(Content revision data)
↓↓↓

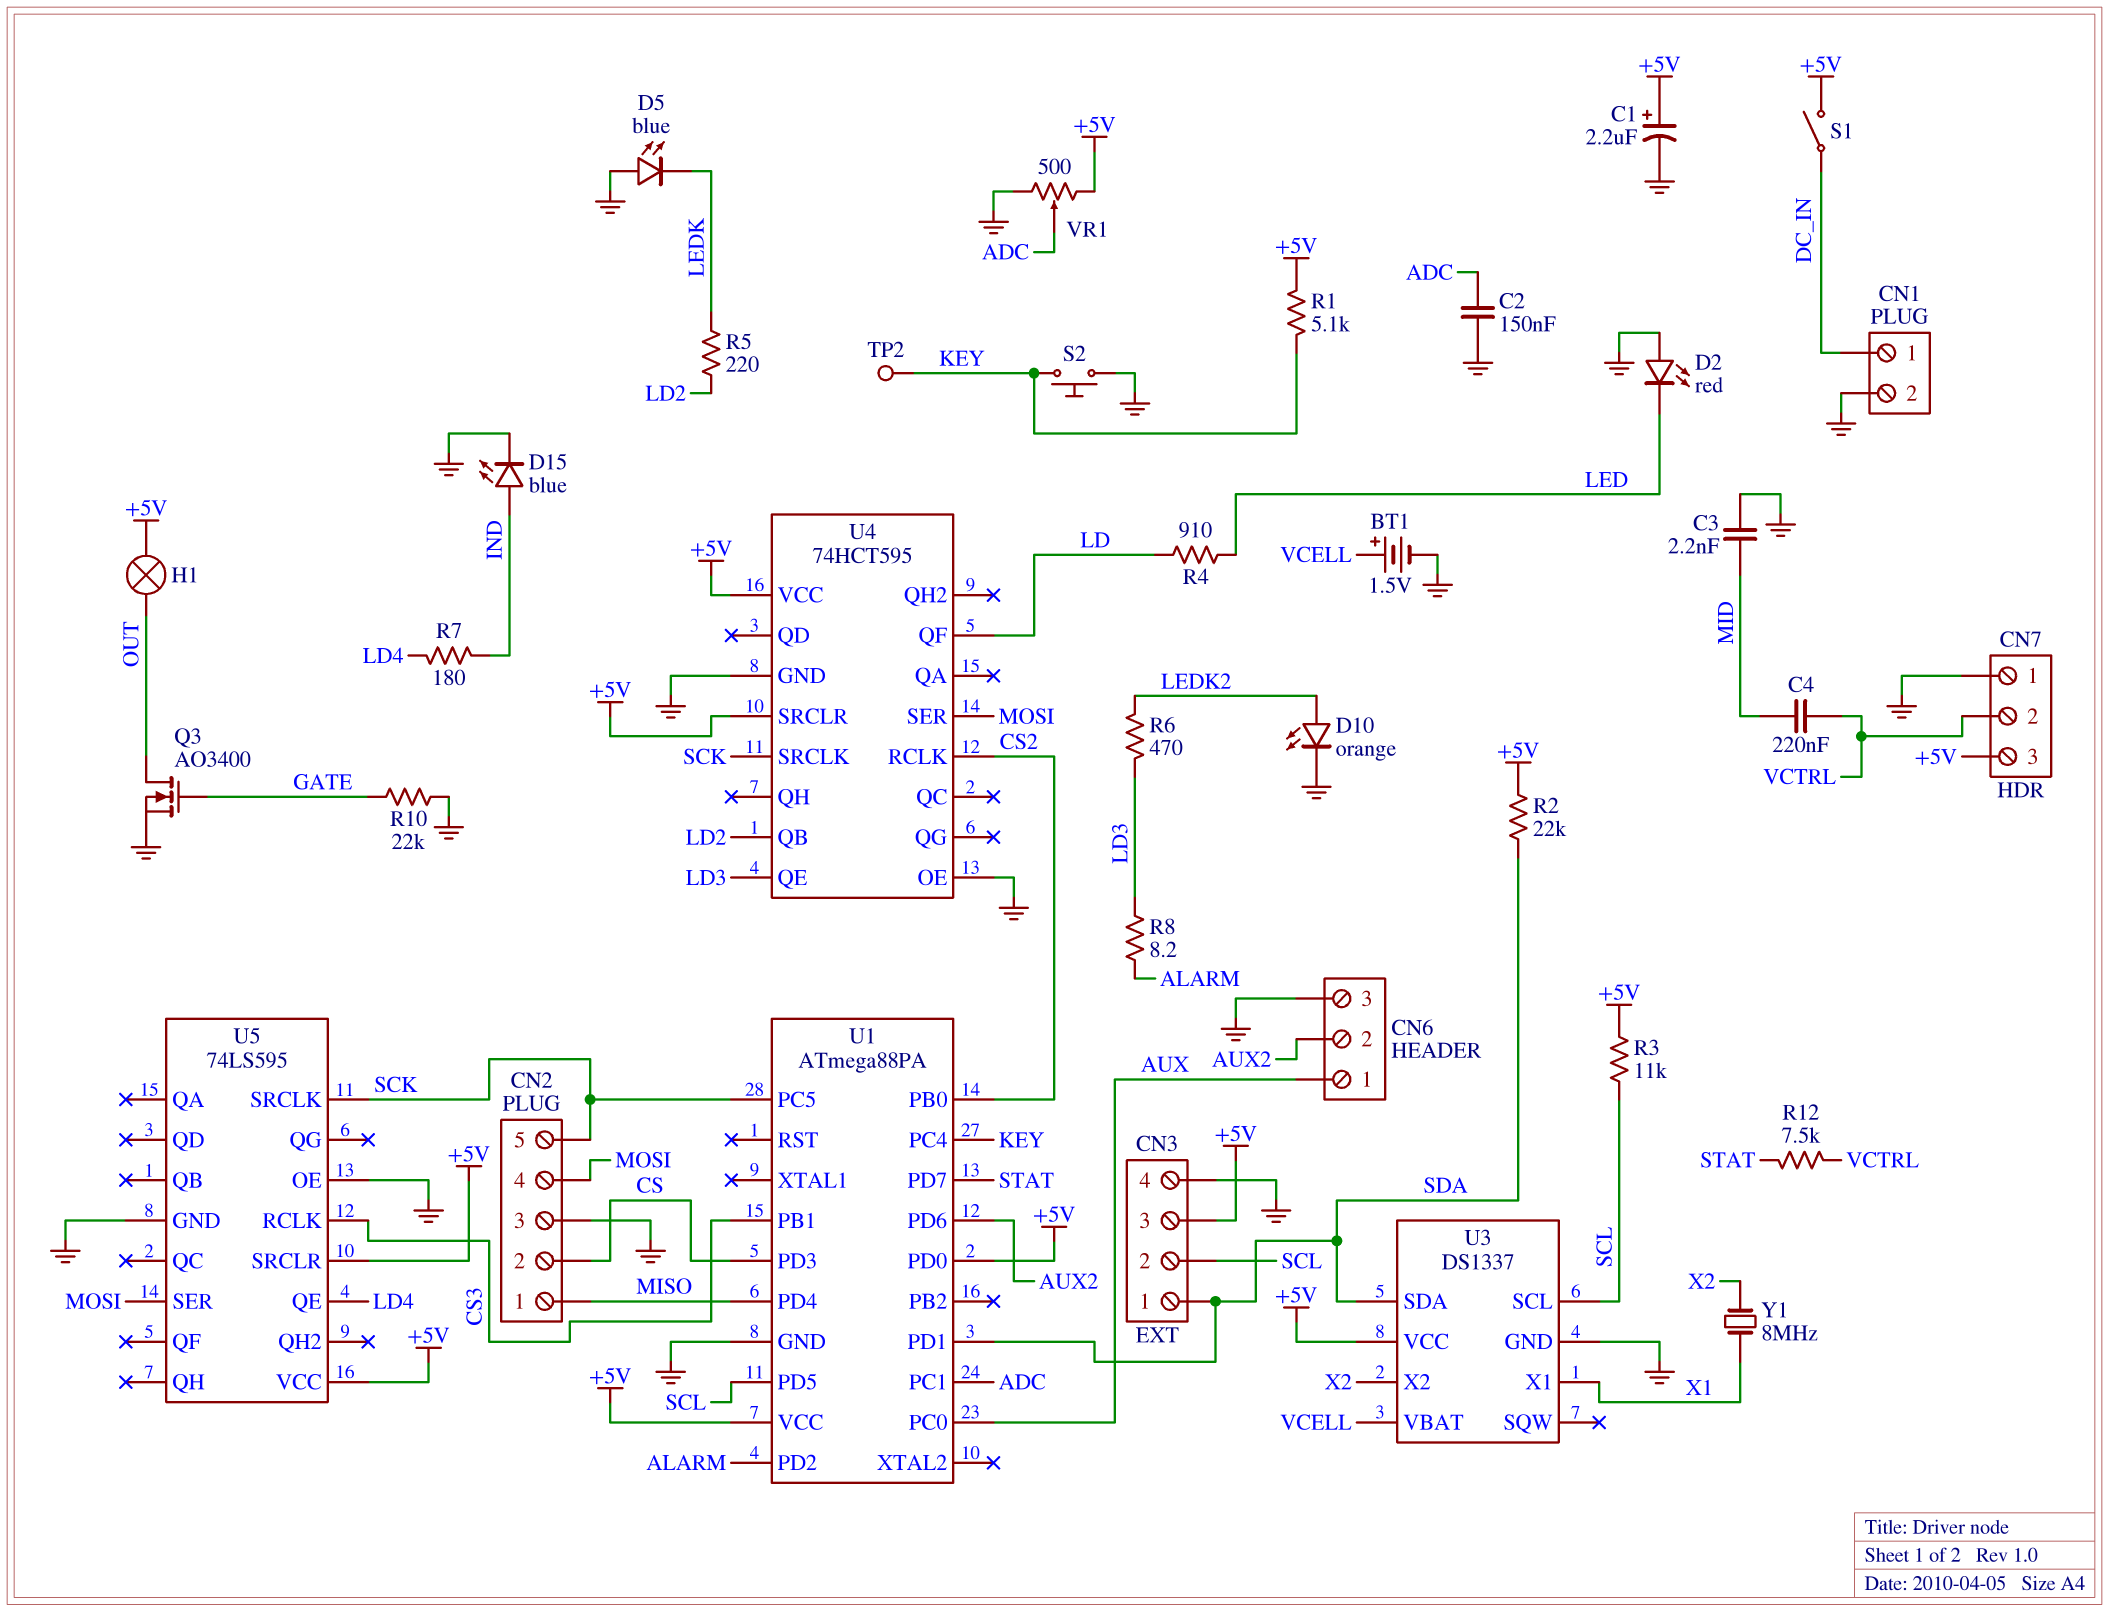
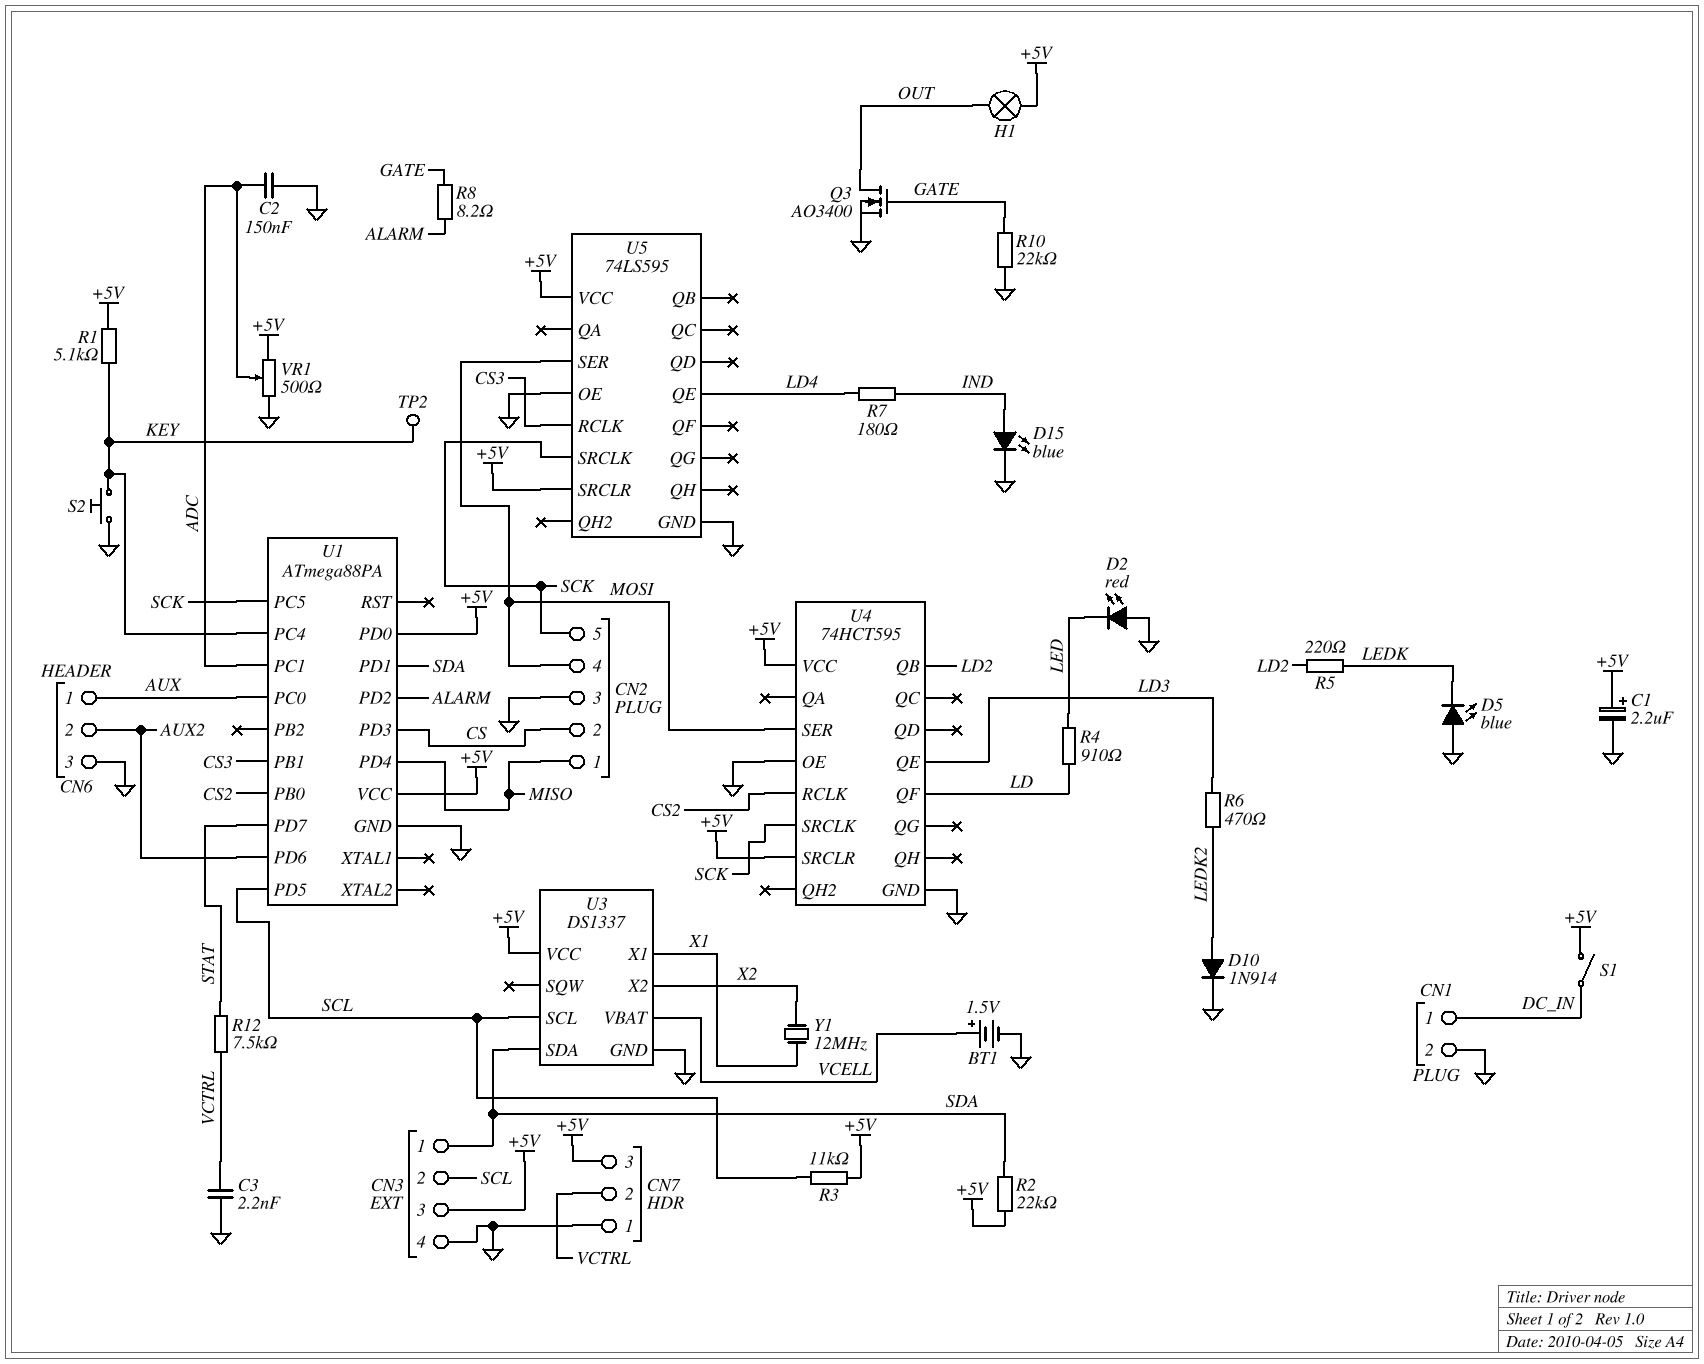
C3: 2.2nF (GND, MID) -> 2.2nF (GND, VCTRL)
C4: 220nF (MID, VCTRL) -> none
D10: LED orange (A LEDK2, K GND) -> diode 1N914 (A LEDK2, K GND)
R8: 8.2 (ALARM, LD3) -> 8.2 (ALARM, GATE)
Y1: 8MHz (X1, X2) -> 12MHz (X1, X2)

↑↑↑

*WHAT YOU WILL DO*. Your reply must match the data above line for line, except that it holds no pictures.

*REPLY TO THE TASK*.
C3: 2.2nF (GND, MID) -> 2.2nF (GND, VCTRL)
C4: 220nF (MID, VCTRL) -> none
D10: LED orange (A LEDK2, K GND) -> diode 1N914 (A LEDK2, K GND)
R8: 8.2 (ALARM, LD3) -> 8.2 (ALARM, GATE)
Y1: 8MHz (X1, X2) -> 12MHz (X1, X2)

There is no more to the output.